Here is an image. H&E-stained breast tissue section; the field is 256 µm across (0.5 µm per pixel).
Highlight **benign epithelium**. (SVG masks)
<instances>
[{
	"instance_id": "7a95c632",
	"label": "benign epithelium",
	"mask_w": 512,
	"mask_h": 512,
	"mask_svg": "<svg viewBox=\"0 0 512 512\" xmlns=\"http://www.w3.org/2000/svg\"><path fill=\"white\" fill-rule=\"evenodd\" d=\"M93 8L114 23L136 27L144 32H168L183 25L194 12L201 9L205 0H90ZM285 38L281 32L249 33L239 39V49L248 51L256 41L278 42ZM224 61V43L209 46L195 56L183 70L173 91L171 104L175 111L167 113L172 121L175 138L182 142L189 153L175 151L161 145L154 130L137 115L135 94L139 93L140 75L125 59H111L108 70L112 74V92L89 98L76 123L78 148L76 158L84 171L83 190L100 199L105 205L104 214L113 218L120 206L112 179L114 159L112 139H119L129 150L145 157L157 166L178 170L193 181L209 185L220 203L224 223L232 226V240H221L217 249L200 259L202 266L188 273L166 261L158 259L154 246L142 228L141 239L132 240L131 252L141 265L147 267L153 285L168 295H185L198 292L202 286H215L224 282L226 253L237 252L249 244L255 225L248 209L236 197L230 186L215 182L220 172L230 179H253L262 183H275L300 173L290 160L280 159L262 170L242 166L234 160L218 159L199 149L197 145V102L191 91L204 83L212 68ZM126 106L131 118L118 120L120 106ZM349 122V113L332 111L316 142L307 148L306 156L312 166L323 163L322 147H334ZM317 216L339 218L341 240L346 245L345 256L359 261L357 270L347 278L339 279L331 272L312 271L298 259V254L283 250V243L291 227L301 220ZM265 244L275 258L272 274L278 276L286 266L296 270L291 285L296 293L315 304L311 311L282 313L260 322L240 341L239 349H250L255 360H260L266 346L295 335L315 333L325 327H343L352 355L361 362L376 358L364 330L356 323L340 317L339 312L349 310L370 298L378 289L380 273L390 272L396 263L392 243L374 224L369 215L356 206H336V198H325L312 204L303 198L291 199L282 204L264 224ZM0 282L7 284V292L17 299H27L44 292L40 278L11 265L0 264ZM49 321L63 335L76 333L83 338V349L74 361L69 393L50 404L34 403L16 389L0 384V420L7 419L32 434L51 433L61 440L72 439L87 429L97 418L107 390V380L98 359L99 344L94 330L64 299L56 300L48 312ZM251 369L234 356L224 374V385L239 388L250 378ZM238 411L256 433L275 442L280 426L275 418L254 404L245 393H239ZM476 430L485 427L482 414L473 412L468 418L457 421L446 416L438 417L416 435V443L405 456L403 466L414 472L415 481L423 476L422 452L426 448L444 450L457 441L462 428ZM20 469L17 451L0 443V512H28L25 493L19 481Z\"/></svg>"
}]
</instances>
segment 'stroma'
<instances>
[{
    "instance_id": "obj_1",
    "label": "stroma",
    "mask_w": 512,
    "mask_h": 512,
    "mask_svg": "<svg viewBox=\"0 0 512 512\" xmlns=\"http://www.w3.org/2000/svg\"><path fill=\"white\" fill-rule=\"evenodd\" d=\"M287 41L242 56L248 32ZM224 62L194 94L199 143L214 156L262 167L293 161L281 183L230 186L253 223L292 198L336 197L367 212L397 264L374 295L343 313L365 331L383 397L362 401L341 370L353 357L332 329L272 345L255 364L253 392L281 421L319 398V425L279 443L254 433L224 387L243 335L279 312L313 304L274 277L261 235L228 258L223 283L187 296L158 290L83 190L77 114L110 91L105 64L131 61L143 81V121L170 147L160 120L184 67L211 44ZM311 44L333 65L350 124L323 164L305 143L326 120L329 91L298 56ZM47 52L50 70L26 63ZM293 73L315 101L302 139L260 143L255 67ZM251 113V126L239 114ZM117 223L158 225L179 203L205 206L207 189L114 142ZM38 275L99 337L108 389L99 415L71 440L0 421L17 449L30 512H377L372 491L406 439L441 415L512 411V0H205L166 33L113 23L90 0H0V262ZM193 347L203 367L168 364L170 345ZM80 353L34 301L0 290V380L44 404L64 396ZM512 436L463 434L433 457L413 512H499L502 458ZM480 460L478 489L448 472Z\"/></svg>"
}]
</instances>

AIM: Write out every record shown above, word for word.

EXERCISE ANSWER:
Here is an image. H&E-stained breast tissue section; the field is 256 µm across (0.5 µm per pixel).
Highlight **benign epithelium**. (SVG masks)
<instances>
[{
	"instance_id": "7a95c632",
	"label": "benign epithelium",
	"mask_w": 512,
	"mask_h": 512,
	"mask_svg": "<svg viewBox=\"0 0 512 512\" xmlns=\"http://www.w3.org/2000/svg\"><path fill=\"white\" fill-rule=\"evenodd\" d=\"M93 8L114 23L136 27L144 32H168L183 25L194 12L201 9L205 0H90ZM285 38L281 32L249 33L239 39V49L248 51L256 41L278 42ZM224 61V43L209 46L195 56L183 70L173 91L171 104L175 111L167 113L172 121L175 138L182 142L189 153L175 151L161 145L154 130L137 115L135 94L139 93L140 75L125 59H111L108 70L112 74V92L89 98L76 123L78 148L76 158L84 171L83 190L100 199L105 205L104 214L113 218L120 206L112 179L114 159L112 139H119L129 150L145 157L157 166L178 170L193 181L209 185L220 203L224 223L232 226V240H221L217 249L200 259L202 266L188 273L166 261L158 259L154 246L142 228L141 239L132 240L131 252L141 265L147 267L153 285L168 295H185L198 292L202 286H215L224 282L226 253L237 252L249 244L255 225L248 209L236 197L230 186L215 182L220 172L230 179H253L262 183H275L300 173L290 160L280 159L262 170L242 166L234 160L218 159L199 149L197 145V102L191 91L204 83L212 68ZM126 106L131 118L118 120L120 106ZM349 122V113L332 111L316 142L307 148L306 156L312 166L323 163L322 147H334ZM317 216L339 218L341 240L346 245L345 256L359 261L357 270L347 278L339 279L331 272L312 271L298 259V254L283 250V243L291 227L301 220ZM265 244L275 258L272 274L278 276L286 266L296 270L291 285L296 293L315 304L311 311L282 313L260 322L240 341L239 349H250L255 360H260L266 346L295 335L315 333L325 327H343L352 355L361 362L376 358L364 330L356 323L340 317L339 312L349 310L370 298L378 289L380 273L390 272L396 263L392 243L374 224L369 215L356 206H336V198H325L312 204L303 198L291 199L282 204L264 224ZM0 282L7 284V292L17 299H27L44 292L40 278L11 265L0 264ZM49 321L63 335L76 333L83 338V349L74 361L69 393L50 404L34 403L16 389L0 384V420L7 419L32 434L51 433L61 440L72 439L87 429L97 418L107 390V380L98 359L99 344L94 330L64 299L56 300L48 312ZM251 369L234 356L224 374V385L239 388L250 378ZM238 411L256 433L275 442L280 426L275 418L254 404L245 393H239ZM476 430L485 427L482 414L473 412L468 418L457 421L446 416L438 417L416 435V443L405 456L403 466L414 472L415 481L423 476L422 452L426 448L444 450L457 441L462 428ZM20 469L17 451L0 443V512H28L25 493L19 481Z\"/></svg>"
}]
</instances>
segment 'stroma'
<instances>
[{
    "instance_id": "obj_1",
    "label": "stroma",
    "mask_w": 512,
    "mask_h": 512,
    "mask_svg": "<svg viewBox=\"0 0 512 512\" xmlns=\"http://www.w3.org/2000/svg\"><path fill=\"white\" fill-rule=\"evenodd\" d=\"M287 41L242 56L248 32ZM224 62L194 94L199 143L214 156L262 167L293 161L281 183L230 186L253 223L292 198L336 197L367 212L397 264L374 295L343 313L365 331L383 397L362 401L341 370L353 357L332 329L272 345L255 364L253 392L281 421L319 398V425L279 443L254 433L224 387L243 335L279 312L313 304L274 277L261 235L228 258L223 283L187 296L158 290L83 190L77 114L110 91L105 64L131 61L143 81V121L170 147L160 120L184 67L211 44ZM311 44L333 65L350 124L323 164L305 143L326 120L329 91L298 56ZM47 52L50 70L26 63ZM293 73L315 101L302 139L260 143L255 67ZM251 113V126L239 114ZM117 223L158 225L179 203L205 206L207 189L114 142ZM38 275L99 337L108 389L99 415L71 440L0 421L17 449L30 512H377L372 491L406 439L441 415L512 411V0H205L166 33L113 23L90 0H0V262ZM193 347L203 367L168 364L170 345ZM80 353L34 301L0 290V380L44 404L64 396ZM512 436L463 434L433 457L413 512H499L502 458ZM480 460L478 489L448 472Z\"/></svg>"
}]
</instances>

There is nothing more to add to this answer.